- [Your goal]:
The answer should be each line from the entries below that has the word "purple" in it.

- [Input data]:
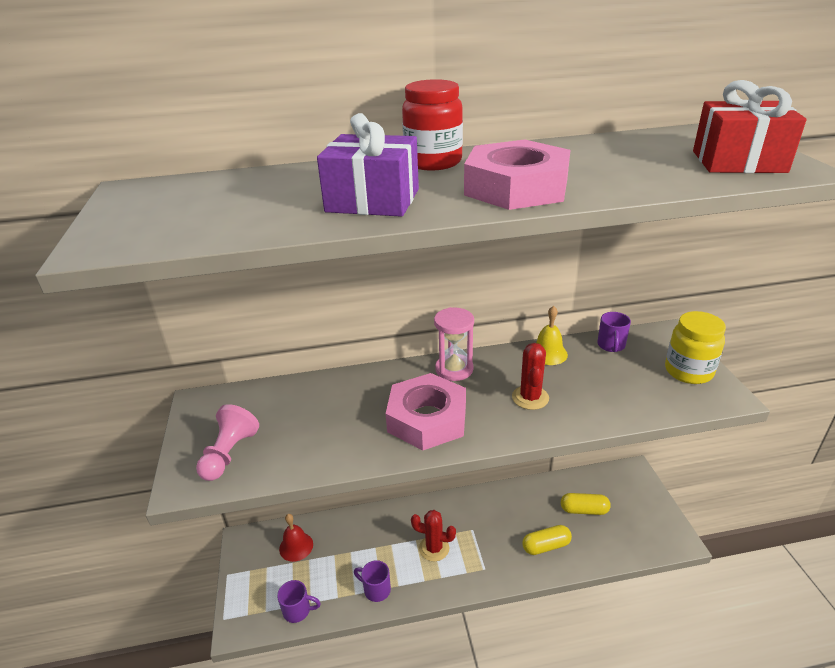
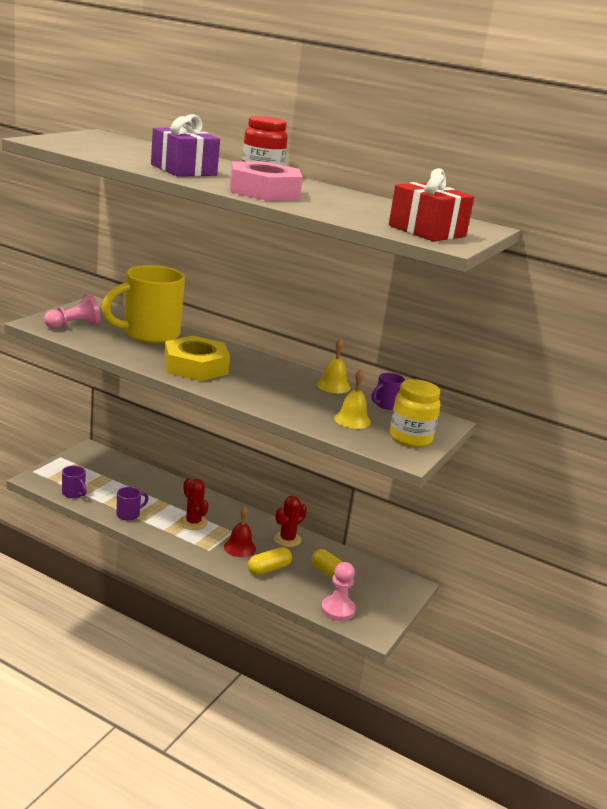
camera: 35 degrees right, 10 degrees down
red bell [279,514,313,562] -> red bell moved to [224,507,256,557]
purple mug [354,560,391,602] -> purple mug turned 75 degrees clockwise [116,487,149,521]
pink nut [386,373,466,450] -> yellow nut [164,336,230,381]
pink hourglass [434,307,474,381] -> none
red cactus [512,343,549,410] -> red cactus moved to [274,496,307,547]
yellow capsule [522,525,572,555] -> yellow capsule turned 60 degrees counterclockwise [248,547,292,575]
none -> yellow mug [102,265,185,343]
none -> pink pawn [321,562,356,621]
none -> yellow bell [334,369,371,429]

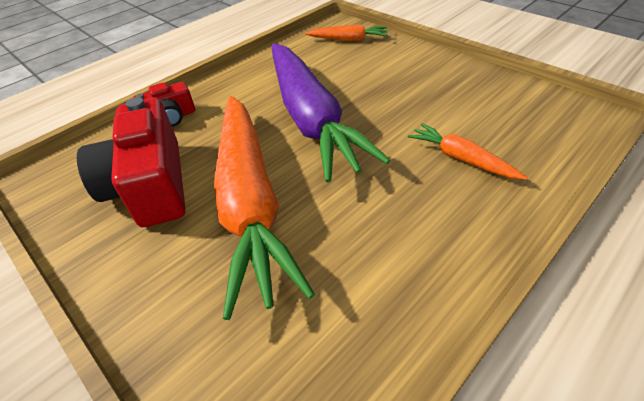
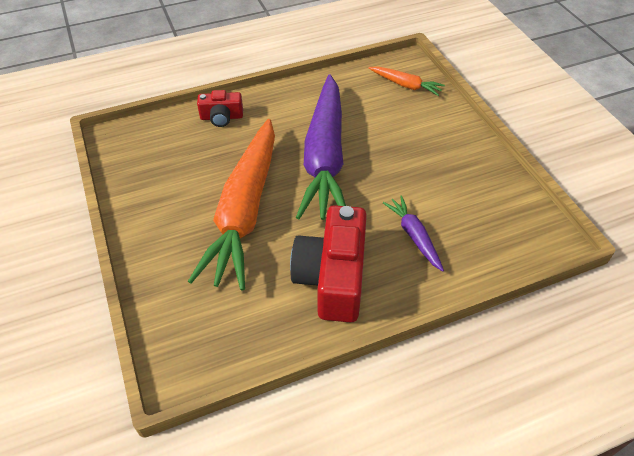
camera: 20 degrees right, 5 degrees up
red camera [77,97,185,227] -> red camera moved to [290,205,367,323]
orange carrot [408,123,528,180] -> purple carrot [383,196,444,272]

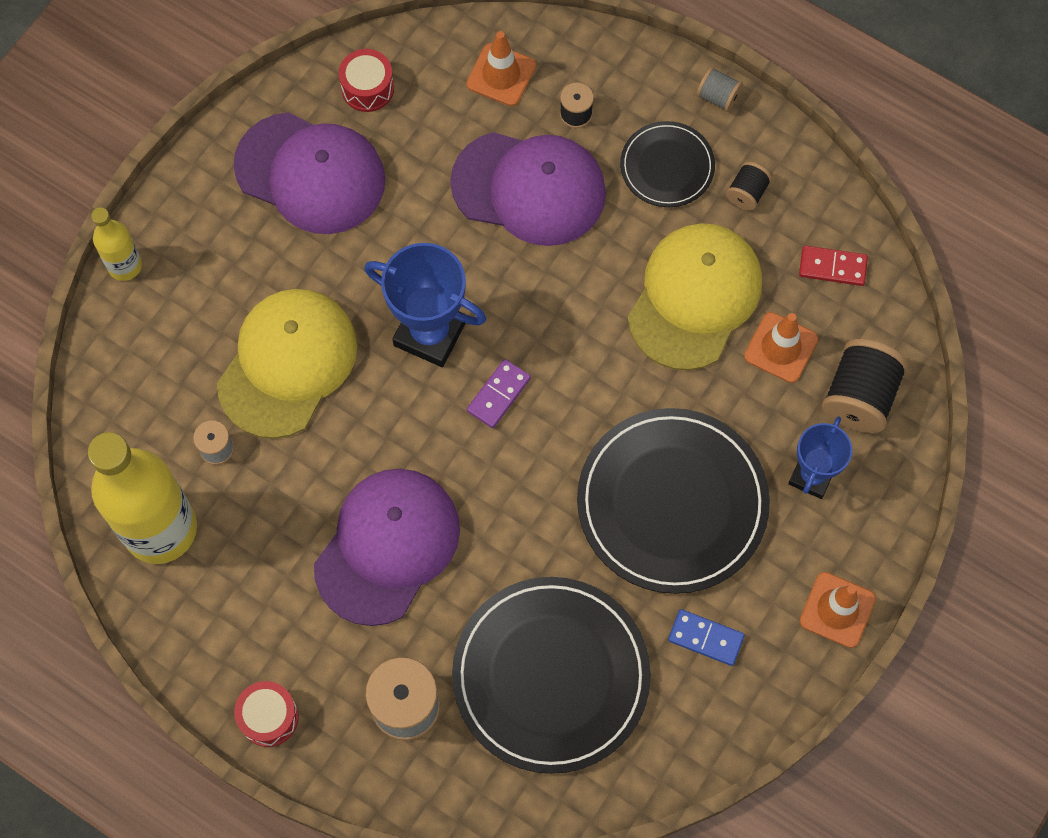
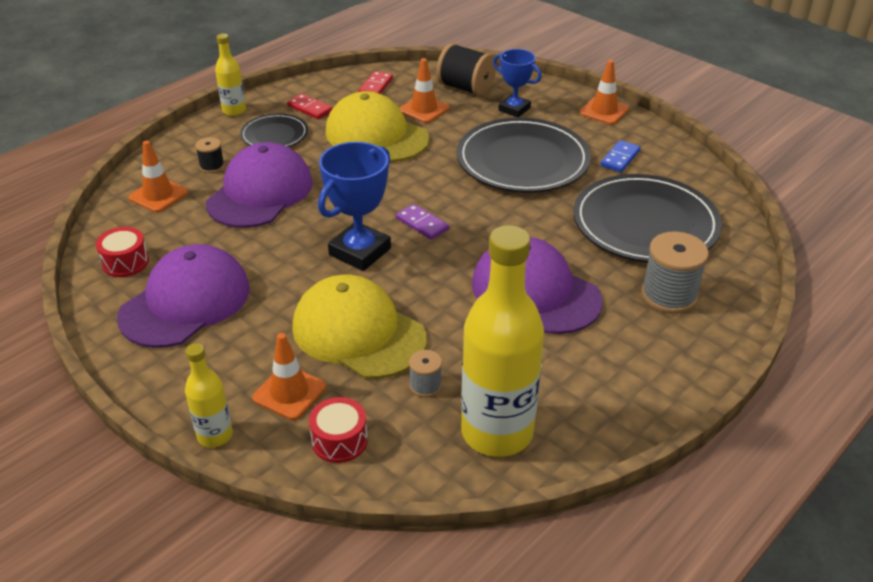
camera: 80 degrees left, 30 degrees down
red drum [234,681,299,747] -> red drum moved to [309,397,368,463]
grey spool [696,67,743,112] -> yellow bottle [215,34,246,116]
black spool [726,162,772,210] -> red domino [287,94,333,119]
none -> orange traffic cone [252,333,326,420]

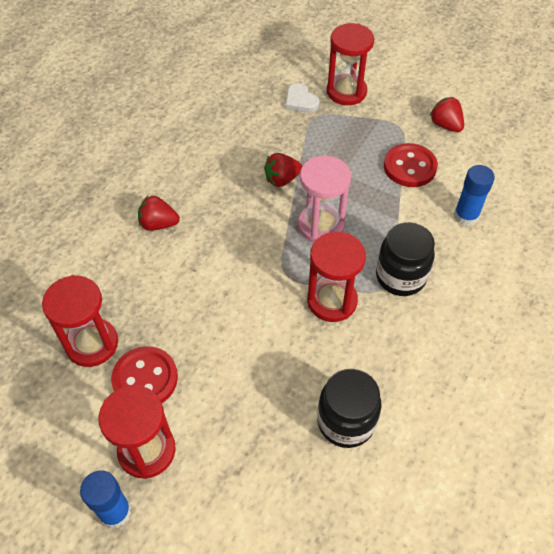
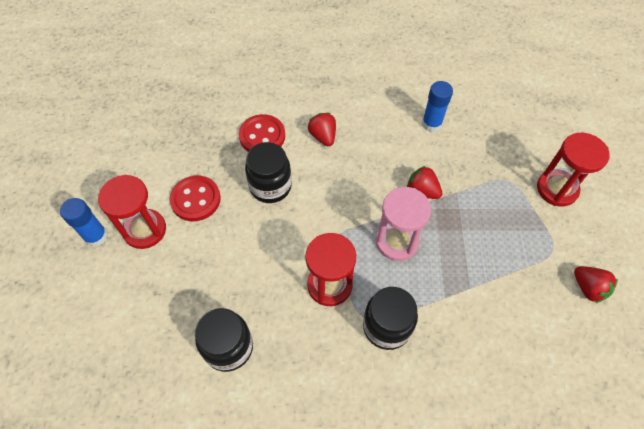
camera: 60 degrees right, 5 degrees up
red hourglass [42,275,118,367] -> none
white heart [285,83,319,113] -> none
red button [384,143,438,187] -> red button moved to [239,114,285,152]
red strawberry [430,97,464,132] -> red strawberry turned 120 degrees clockwise [574,266,618,303]
blue glue stick [454,165,495,226] -> blue glue stick moved to [422,81,453,132]
none -> black jar [245,142,292,203]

- [Completed task]:
purple mug [354,560,391,602] -> purple mug turned 75 degrees clockwise [116,487,149,521]
orange carrot [408,123,528,180] -> purple carrot [383,196,444,272]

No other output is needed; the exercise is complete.